- _Exercise aim_: Write out the data word for word, taking care that no picture is carried over.

[Revision tracking records]
Start of Block
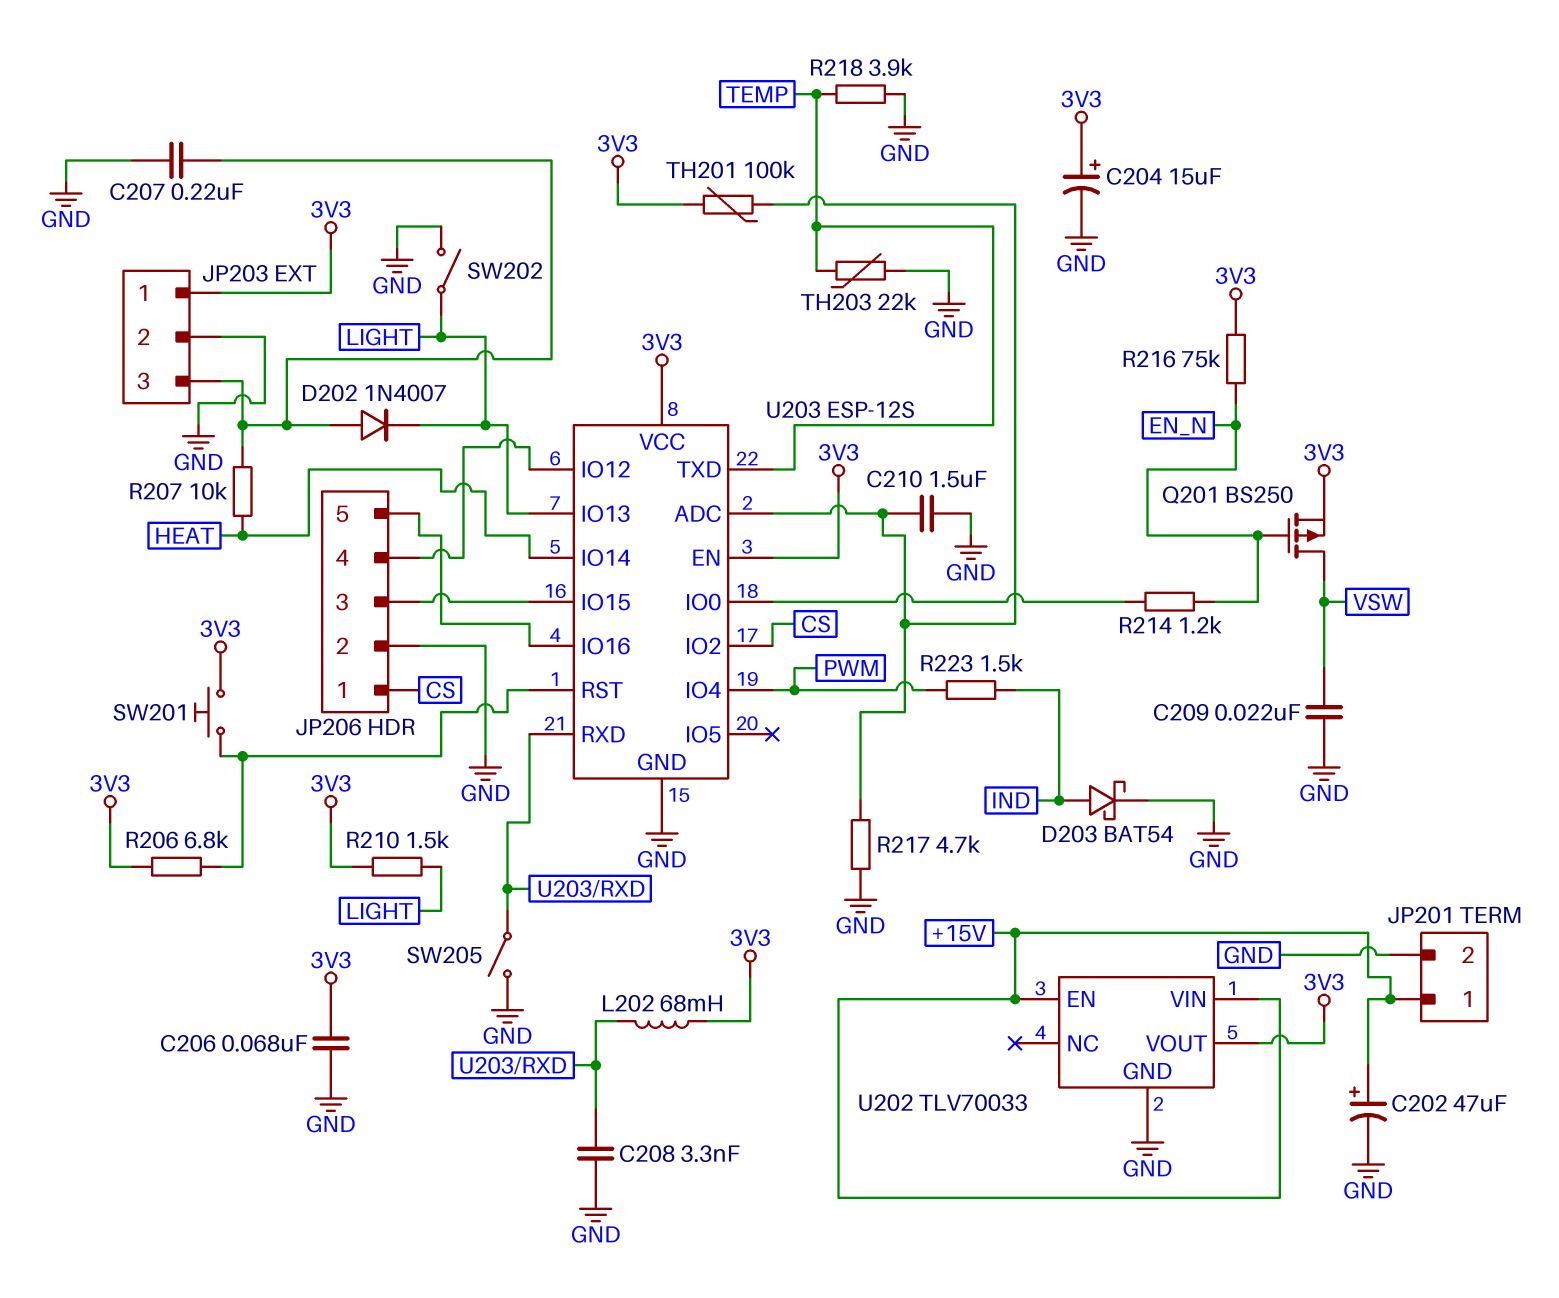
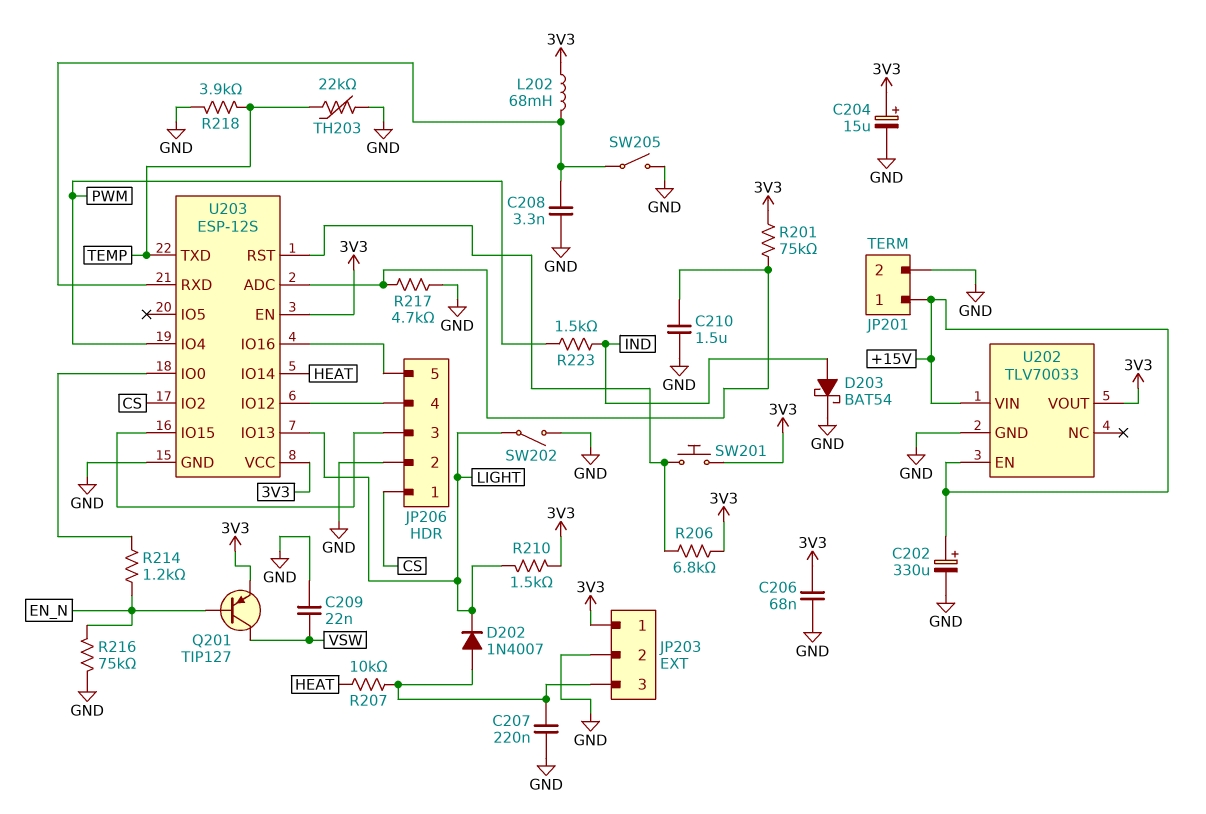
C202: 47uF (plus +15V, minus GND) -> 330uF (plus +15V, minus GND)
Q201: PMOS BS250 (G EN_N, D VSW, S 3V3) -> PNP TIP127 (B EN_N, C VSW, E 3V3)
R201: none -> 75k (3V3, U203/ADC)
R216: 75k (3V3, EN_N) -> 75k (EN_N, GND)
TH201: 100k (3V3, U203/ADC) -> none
End of Block
- _Response below_:
C202: 47uF (plus +15V, minus GND) -> 330uF (plus +15V, minus GND)
Q201: PMOS BS250 (G EN_N, D VSW, S 3V3) -> PNP TIP127 (B EN_N, C VSW, E 3V3)
R201: none -> 75k (3V3, U203/ADC)
R216: 75k (3V3, EN_N) -> 75k (EN_N, GND)
TH201: 100k (3V3, U203/ADC) -> none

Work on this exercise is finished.